EXERCISE PROMPT: Count the lines in the records below that contain the word "purple", and give only that count.

TASK INPUTS:
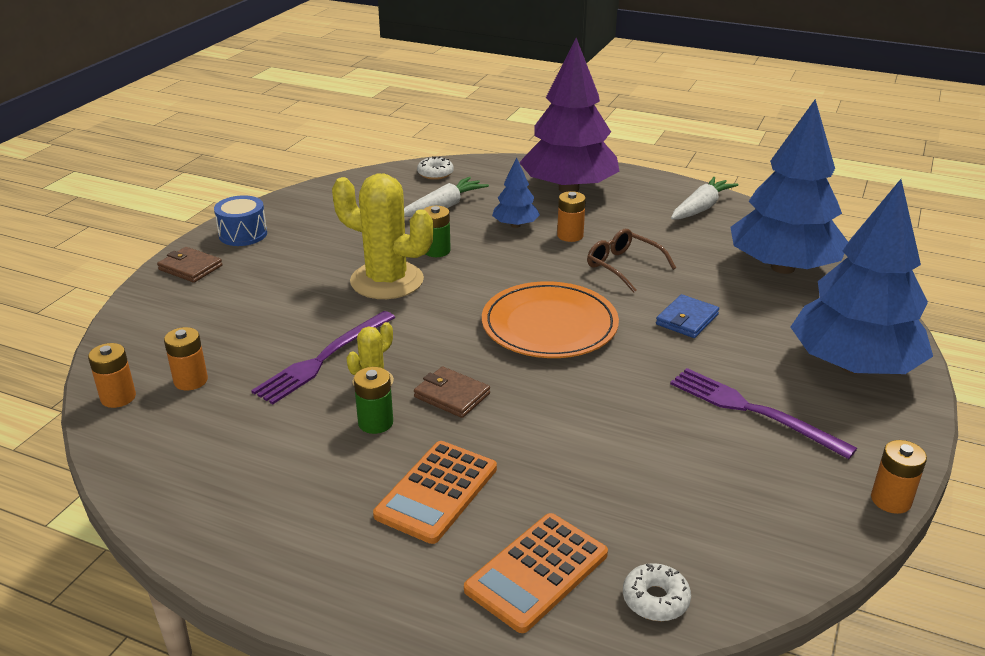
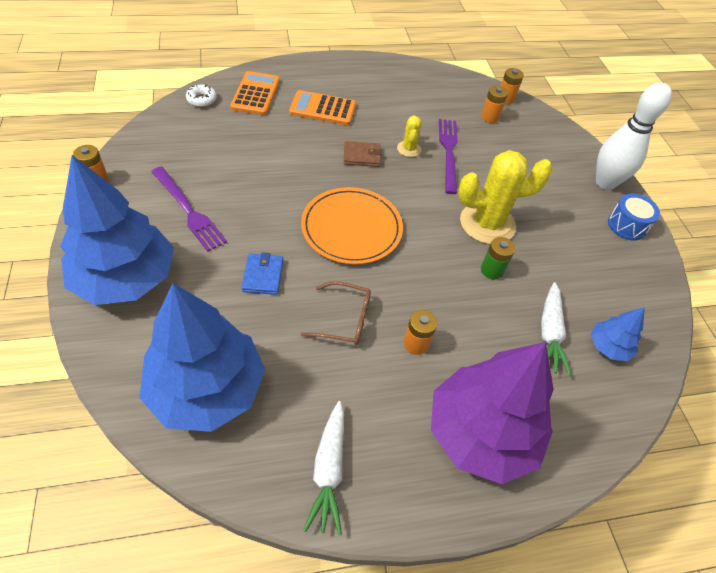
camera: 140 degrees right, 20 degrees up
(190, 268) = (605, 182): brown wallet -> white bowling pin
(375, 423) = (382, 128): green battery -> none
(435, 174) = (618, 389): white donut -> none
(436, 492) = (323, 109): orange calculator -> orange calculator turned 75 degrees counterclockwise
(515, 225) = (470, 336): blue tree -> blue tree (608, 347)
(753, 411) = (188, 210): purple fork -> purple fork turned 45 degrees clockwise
...
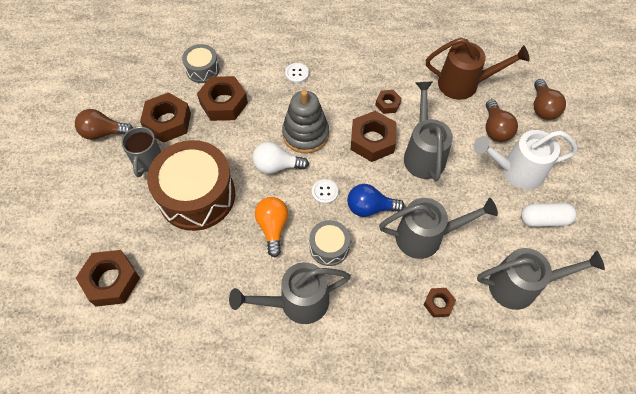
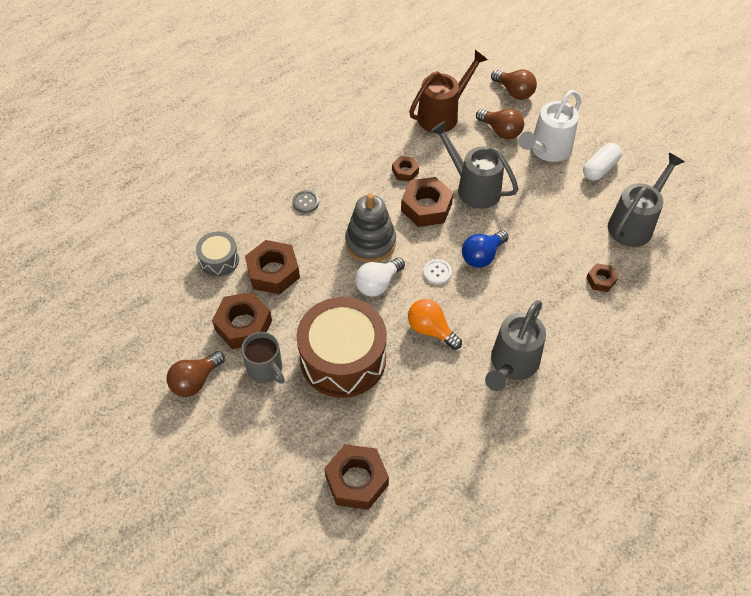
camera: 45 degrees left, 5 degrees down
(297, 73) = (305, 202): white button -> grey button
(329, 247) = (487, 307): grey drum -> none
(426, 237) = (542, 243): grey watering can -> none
--
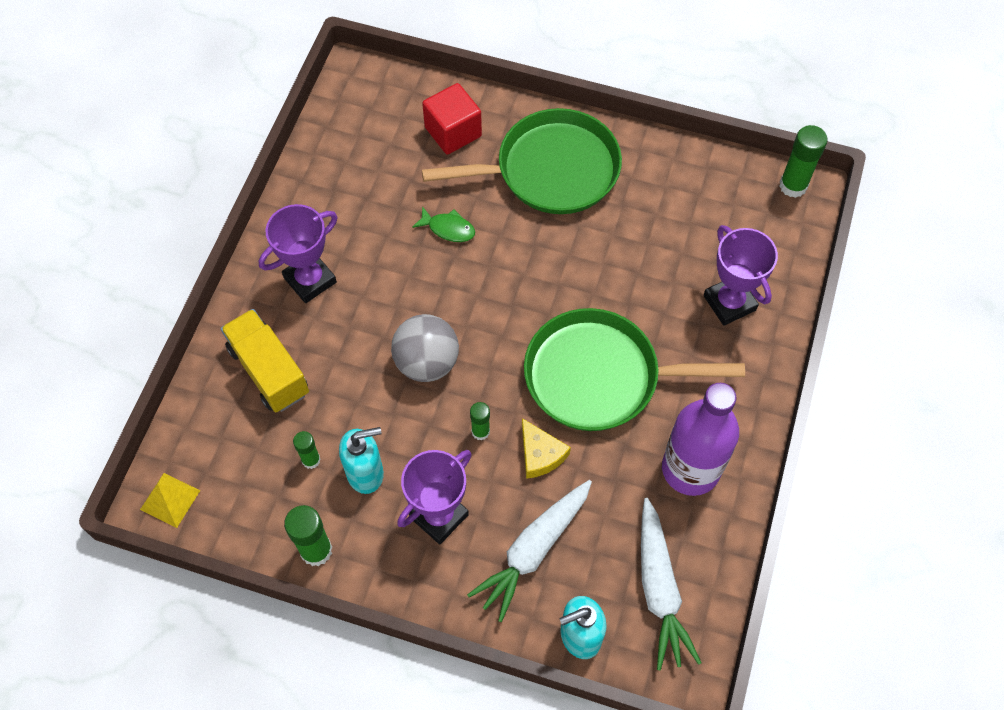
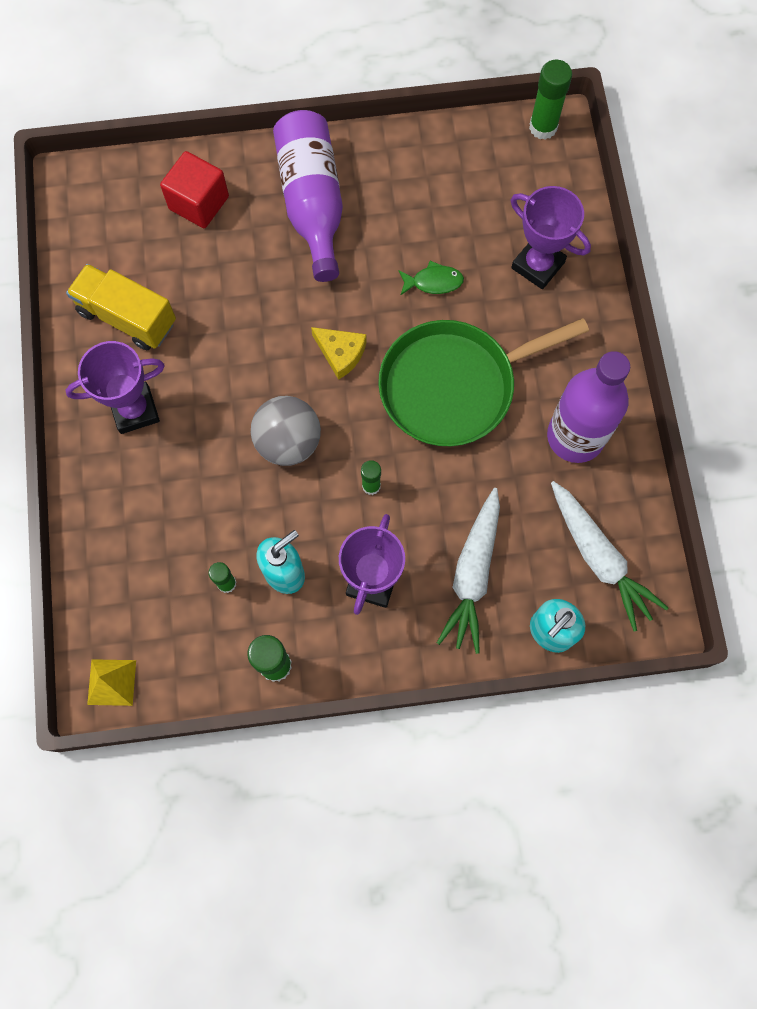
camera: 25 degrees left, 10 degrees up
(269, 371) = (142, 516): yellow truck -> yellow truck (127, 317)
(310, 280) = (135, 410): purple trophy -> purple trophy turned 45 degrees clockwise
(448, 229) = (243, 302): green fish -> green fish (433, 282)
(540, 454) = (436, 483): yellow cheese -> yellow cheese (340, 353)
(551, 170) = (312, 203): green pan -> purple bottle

THE ANSWER: 3